* _What to do_
Retype all the records below exactly as they are, with no image carried over.

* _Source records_
────────────────
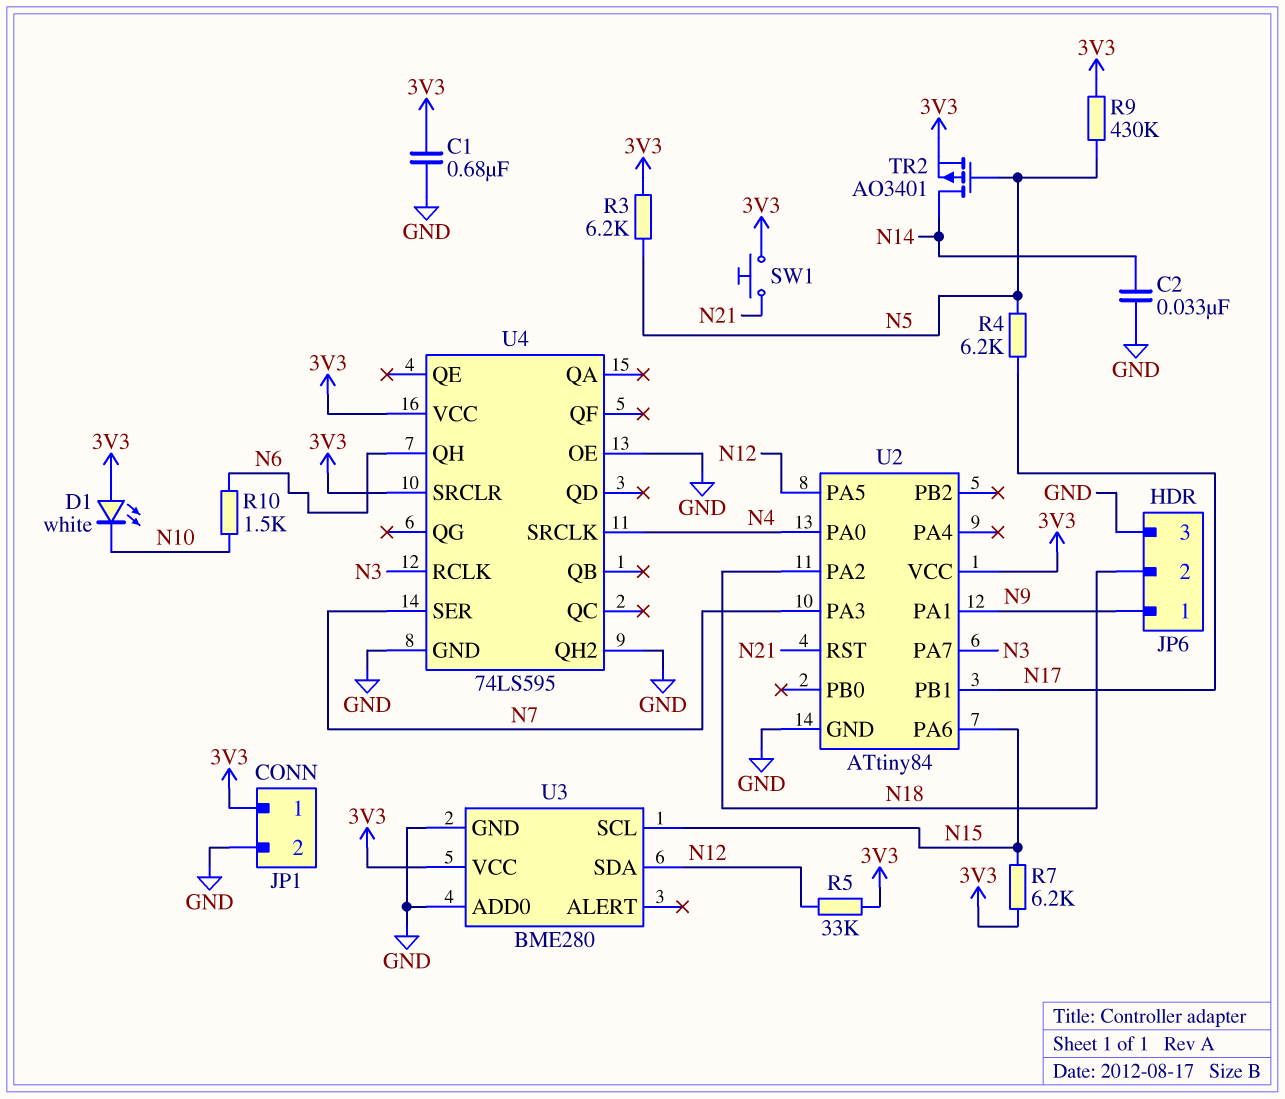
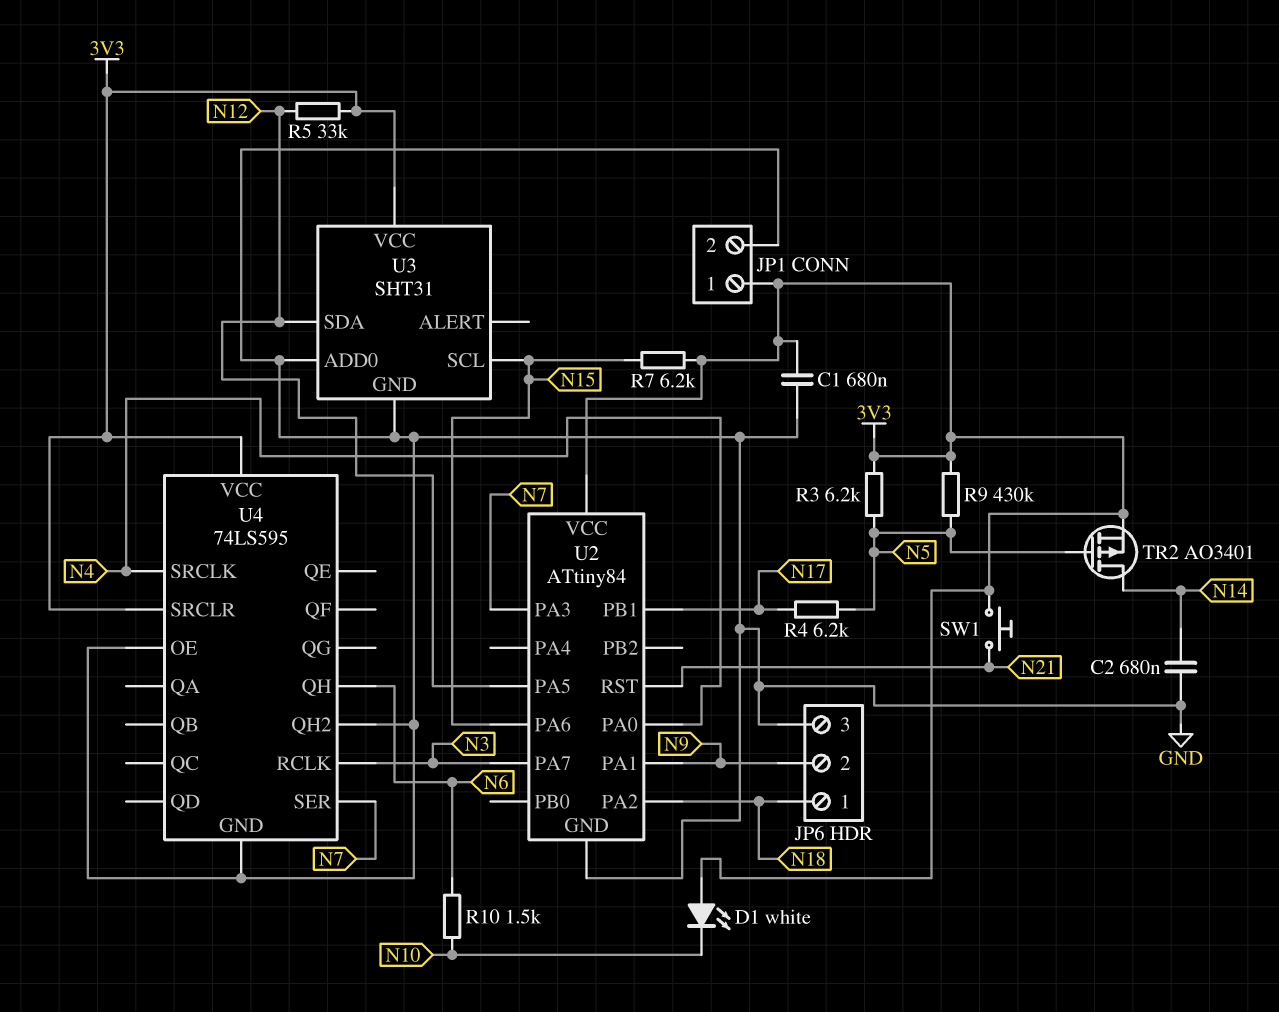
C2: 33nF (GND, N14) -> 680nF (GND, N14)
JP6 pin 1: N9 -> N18
JP6 pin 2: N18 -> N9
U3: BME280 -> SHT31

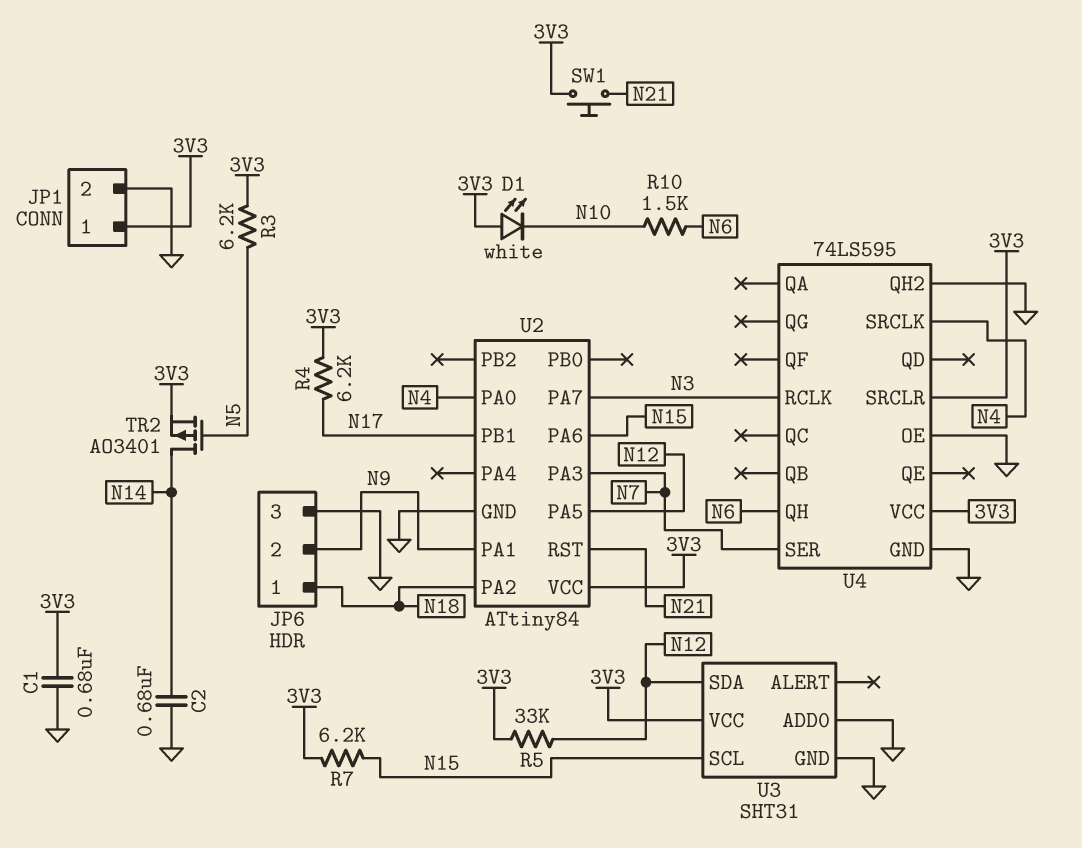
R4: 6.2k (N5, N17) -> 6.2k (3V3, N17)
R9: 430k (3V3, N5) -> none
────────────────
* _The answer_
C2: 33nF (GND, N14) -> 680nF (GND, N14)
JP6 pin 1: N9 -> N18
JP6 pin 2: N18 -> N9
U3: BME280 -> SHT31

R4: 6.2k (N5, N17) -> 6.2k (3V3, N17)
R9: 430k (3V3, N5) -> none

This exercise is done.